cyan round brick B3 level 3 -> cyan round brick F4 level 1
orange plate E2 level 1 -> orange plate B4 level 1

◇ ◇ ◇ ◇ ◇

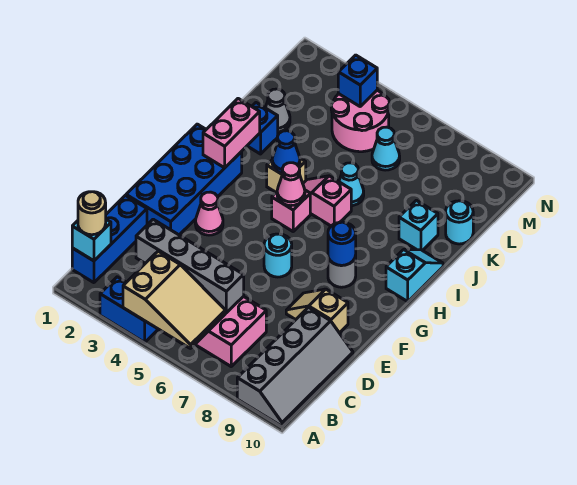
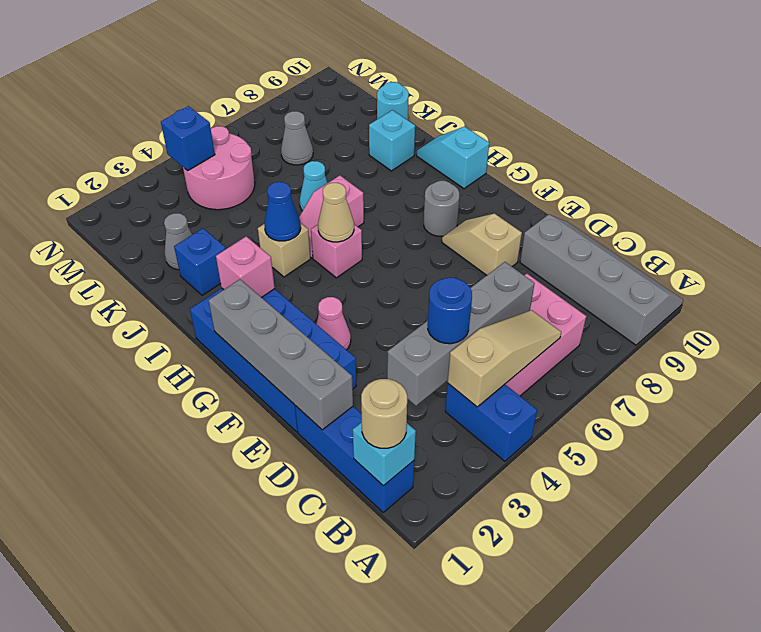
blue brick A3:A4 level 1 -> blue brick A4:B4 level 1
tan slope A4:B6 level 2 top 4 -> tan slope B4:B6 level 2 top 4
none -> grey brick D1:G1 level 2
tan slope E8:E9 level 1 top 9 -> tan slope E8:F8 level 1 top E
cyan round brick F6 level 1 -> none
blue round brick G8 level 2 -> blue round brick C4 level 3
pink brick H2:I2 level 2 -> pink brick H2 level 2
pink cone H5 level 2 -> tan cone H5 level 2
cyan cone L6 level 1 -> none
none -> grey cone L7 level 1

◇ ◇ ◇ ◇ ◇

WHAT YOU NEED TO DO: Produce only the lines from the line containing "pink brick H2:I2" through the line containing "none -> grey cone L7 level 1", inclusive of both, exactly as they stand in the entries above.

SOLUTION FOR THIS PROBLEM:
pink brick H2:I2 level 2 -> pink brick H2 level 2
pink cone H5 level 2 -> tan cone H5 level 2
cyan cone L6 level 1 -> none
none -> grey cone L7 level 1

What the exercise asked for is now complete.